In the entries below, find the line with "RADIO1 pin VCC: 5V -> VIN", then set it down exactly along with each line after it to the end, skipping any pictures.

:: Information provided

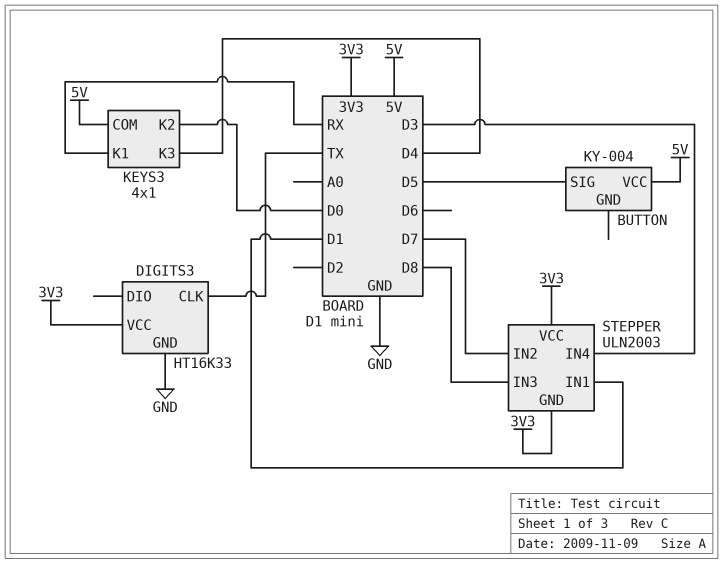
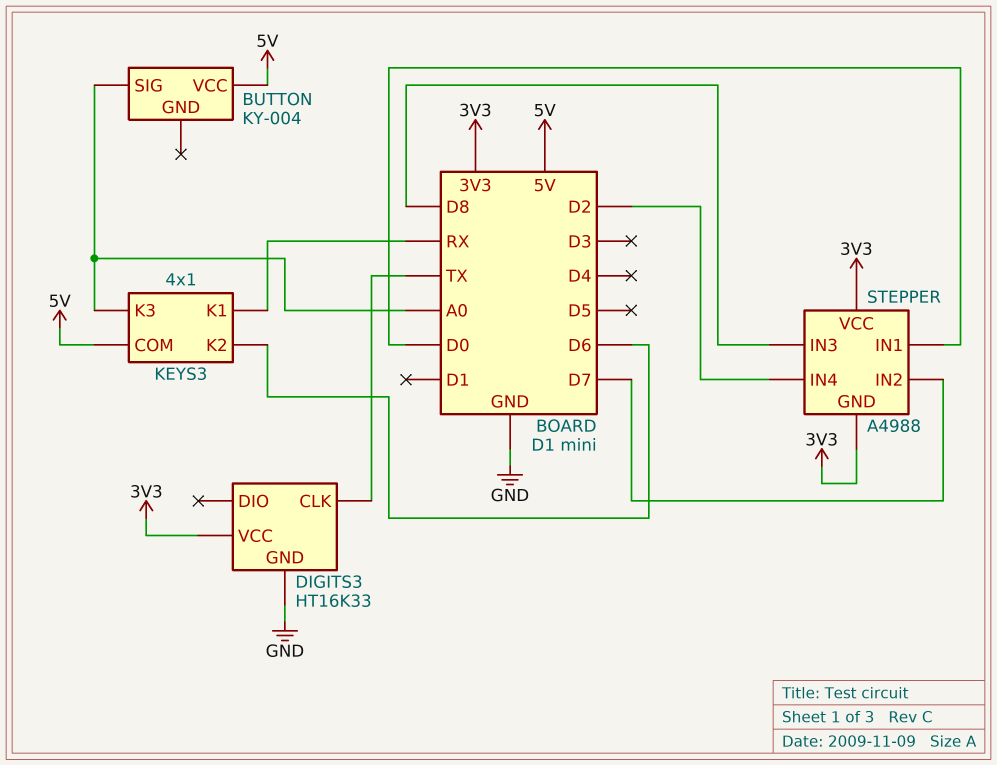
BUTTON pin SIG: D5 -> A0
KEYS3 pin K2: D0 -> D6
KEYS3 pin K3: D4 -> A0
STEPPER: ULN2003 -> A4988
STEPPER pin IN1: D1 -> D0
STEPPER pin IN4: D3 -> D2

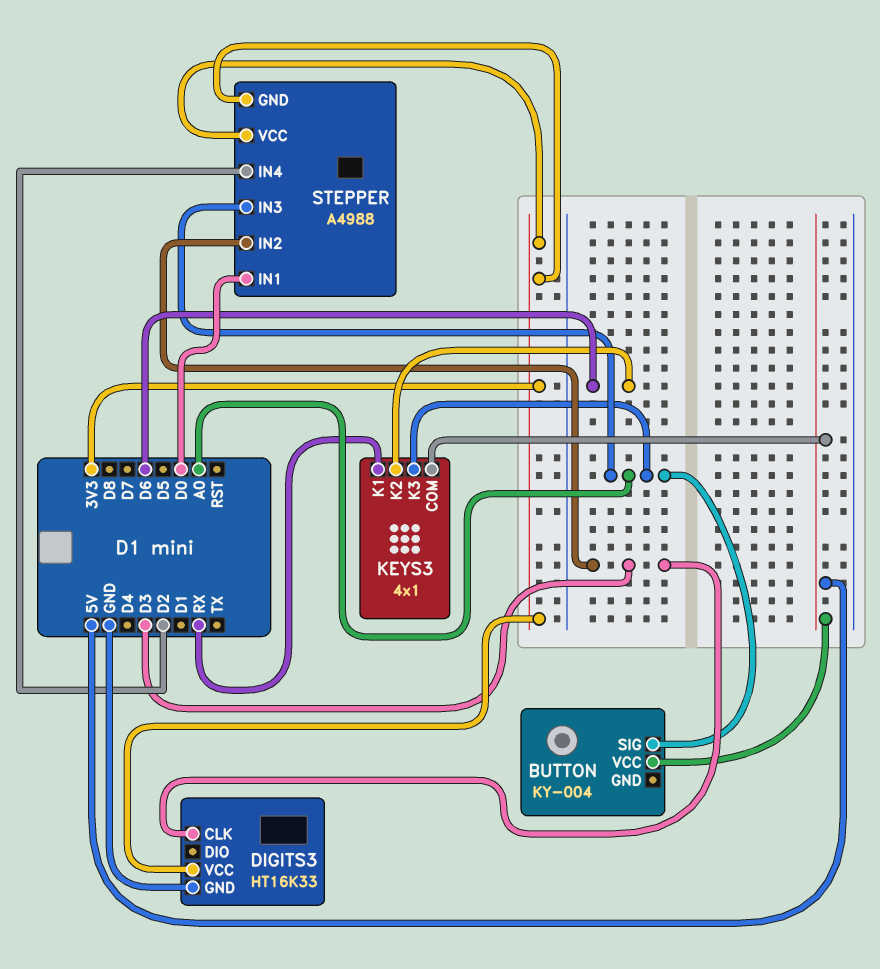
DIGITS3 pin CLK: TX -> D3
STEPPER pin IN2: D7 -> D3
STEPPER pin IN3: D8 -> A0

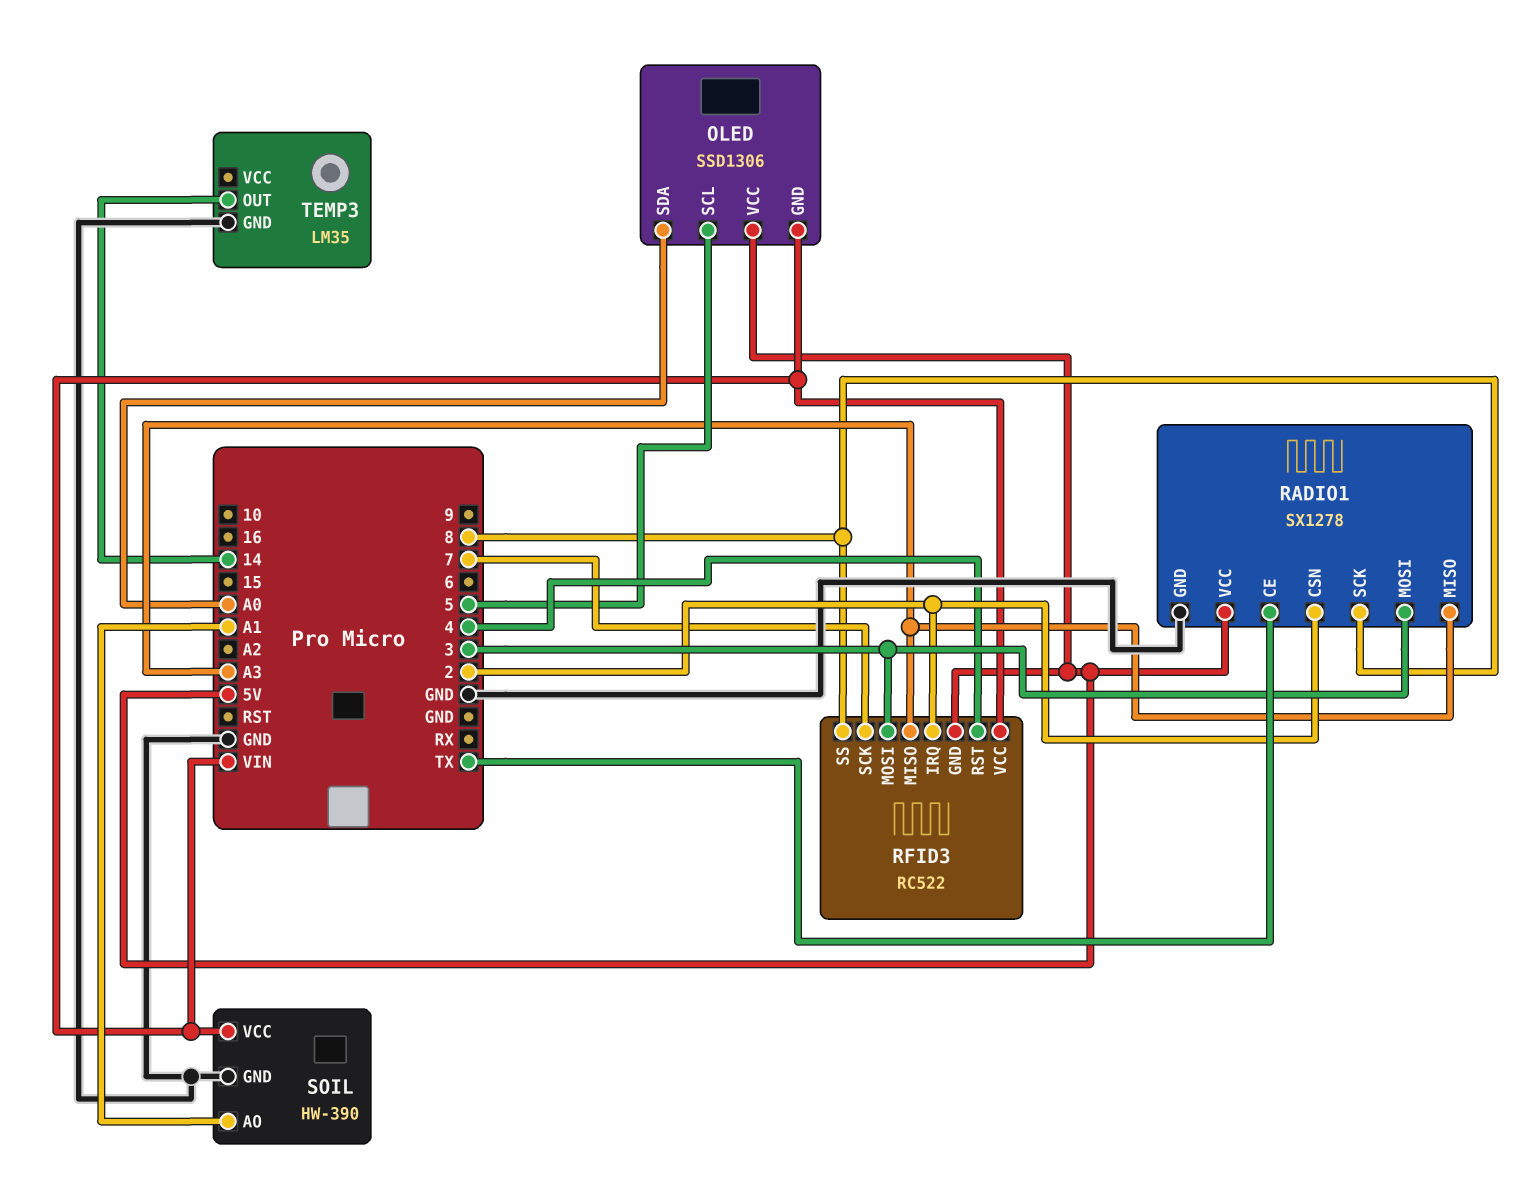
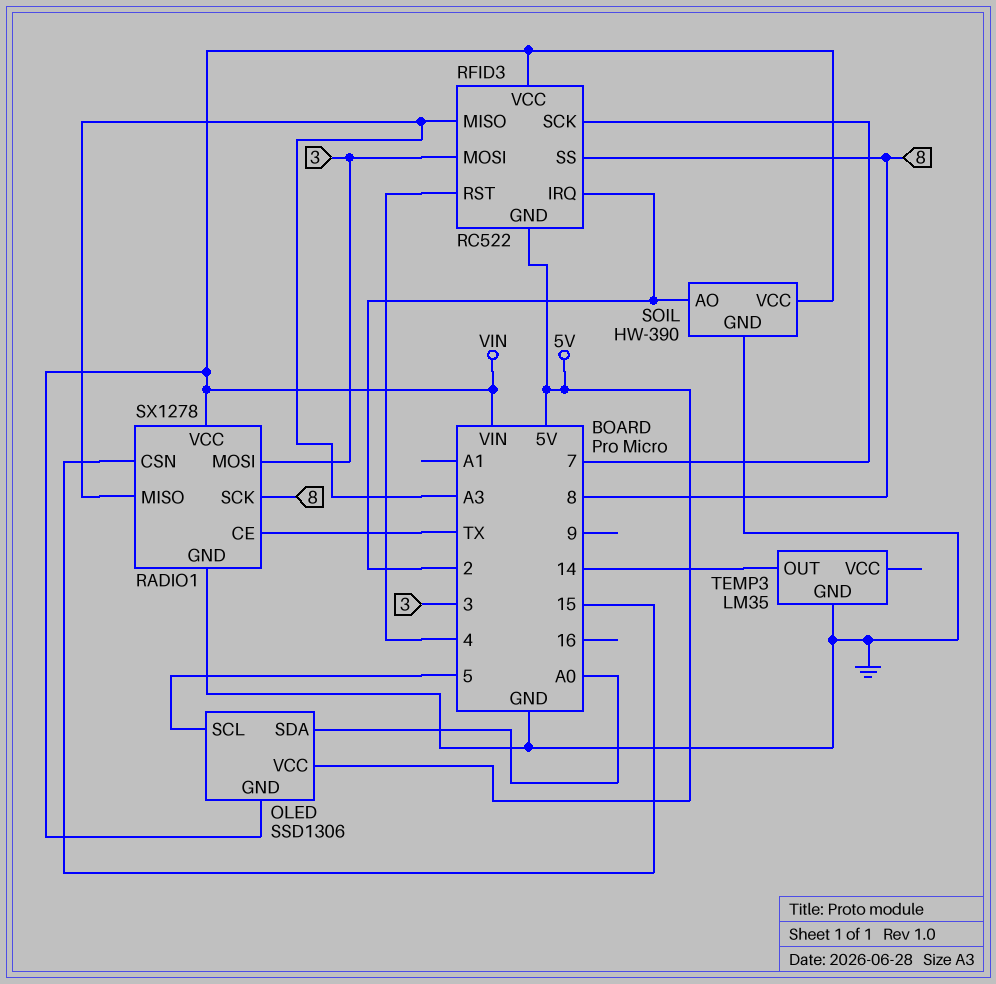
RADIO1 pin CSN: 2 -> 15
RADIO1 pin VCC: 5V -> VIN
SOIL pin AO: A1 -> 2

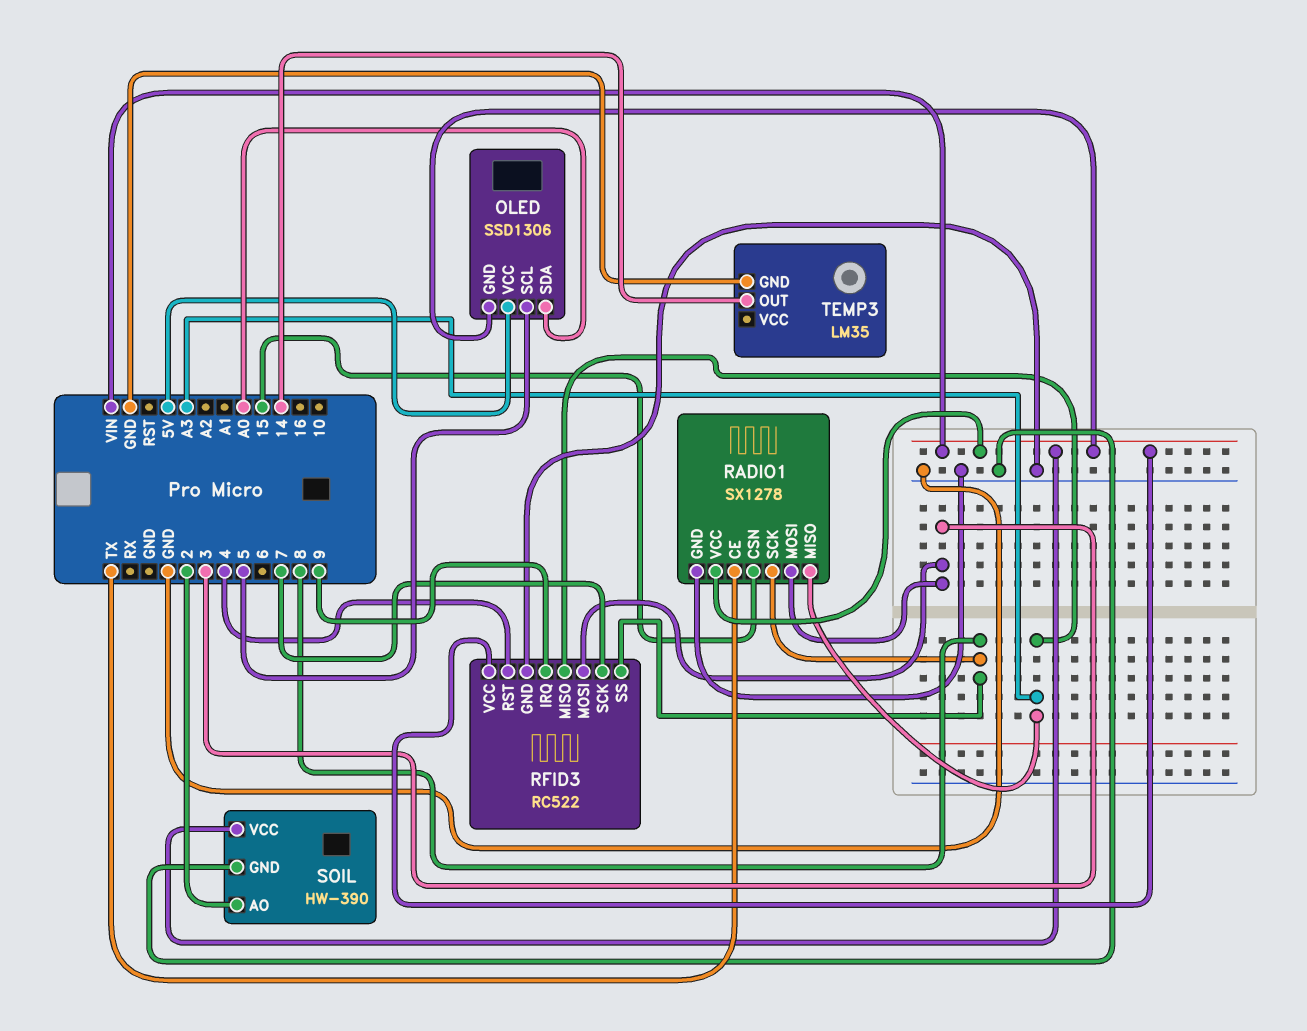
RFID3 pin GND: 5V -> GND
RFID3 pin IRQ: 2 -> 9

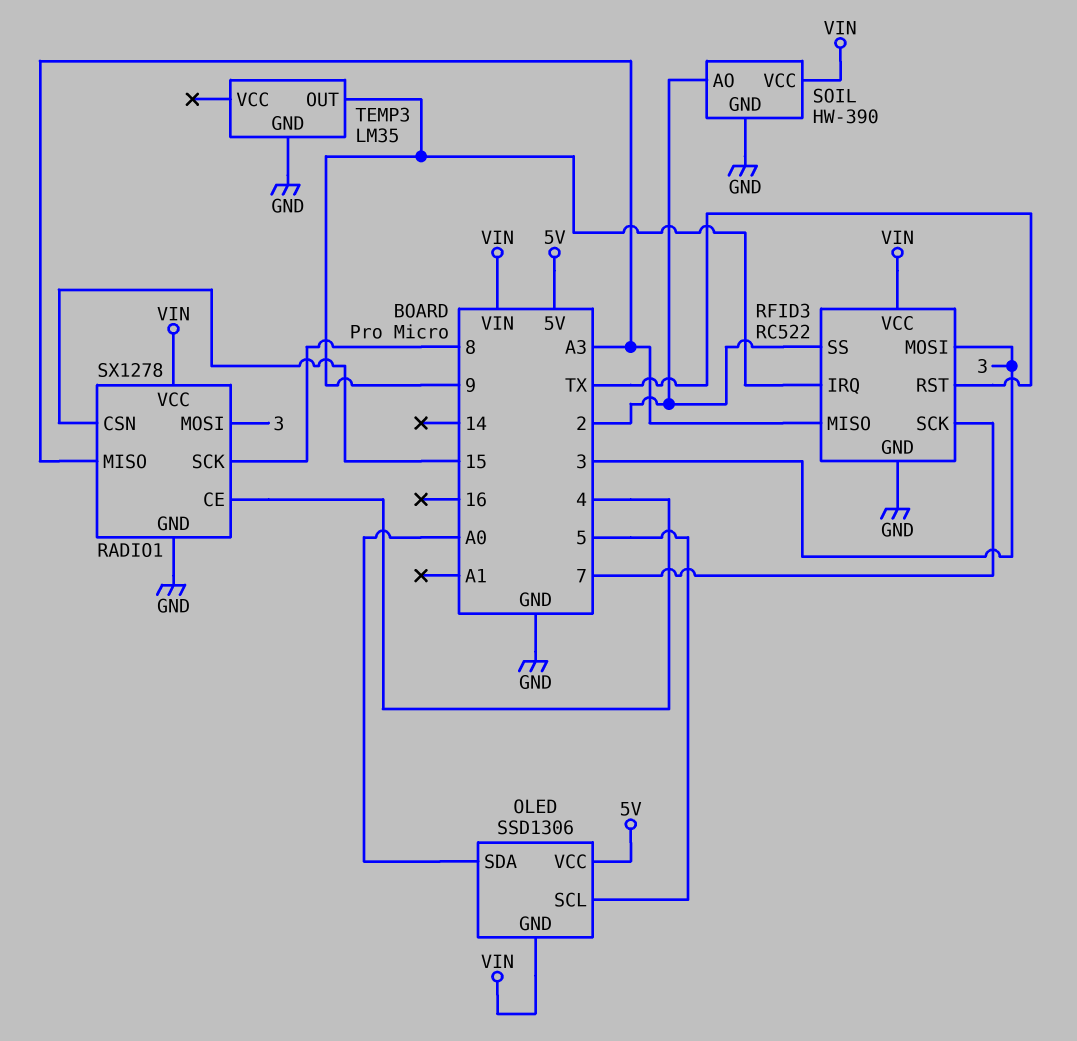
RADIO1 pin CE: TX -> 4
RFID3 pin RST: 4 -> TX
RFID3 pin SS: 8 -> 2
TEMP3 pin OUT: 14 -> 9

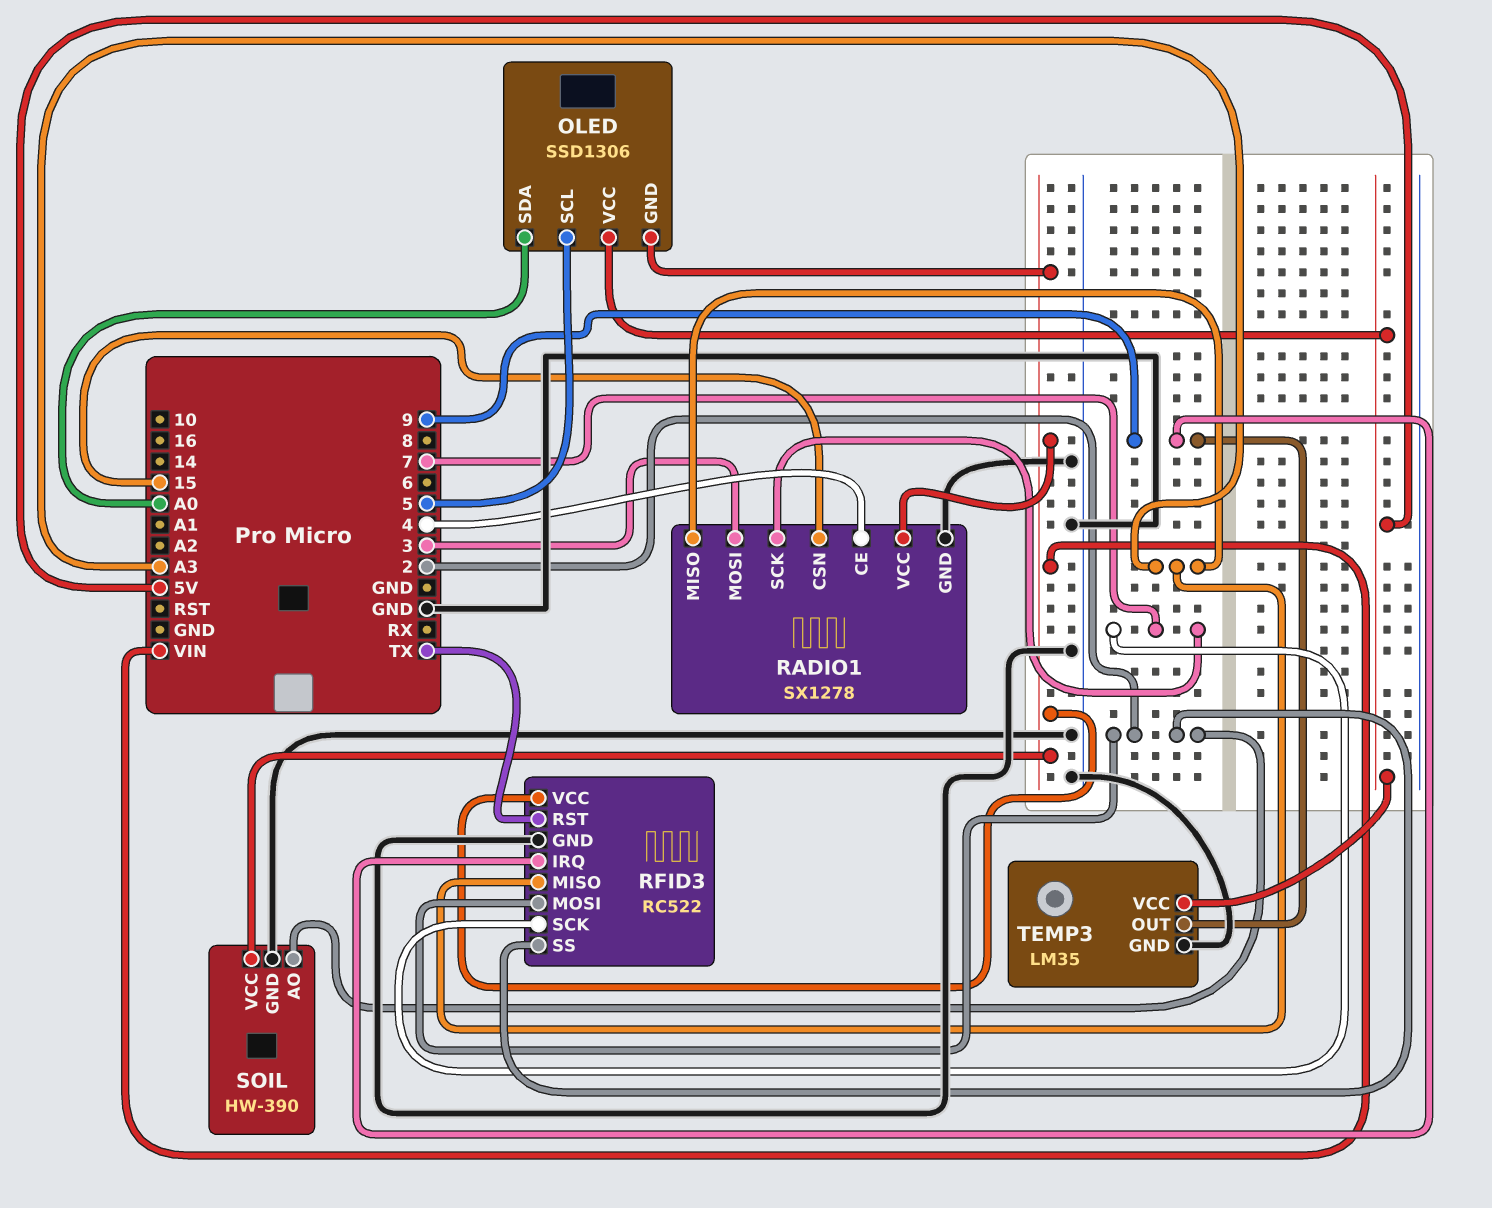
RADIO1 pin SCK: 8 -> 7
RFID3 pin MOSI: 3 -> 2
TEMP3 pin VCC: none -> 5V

::::

## Result of this exercise
RADIO1 pin VCC: 5V -> VIN
SOIL pin AO: A1 -> 2

RFID3 pin GND: 5V -> GND
RFID3 pin IRQ: 2 -> 9

RADIO1 pin CE: TX -> 4
RFID3 pin RST: 4 -> TX
RFID3 pin SS: 8 -> 2
TEMP3 pin OUT: 14 -> 9

RADIO1 pin SCK: 8 -> 7
RFID3 pin MOSI: 3 -> 2
TEMP3 pin VCC: none -> 5V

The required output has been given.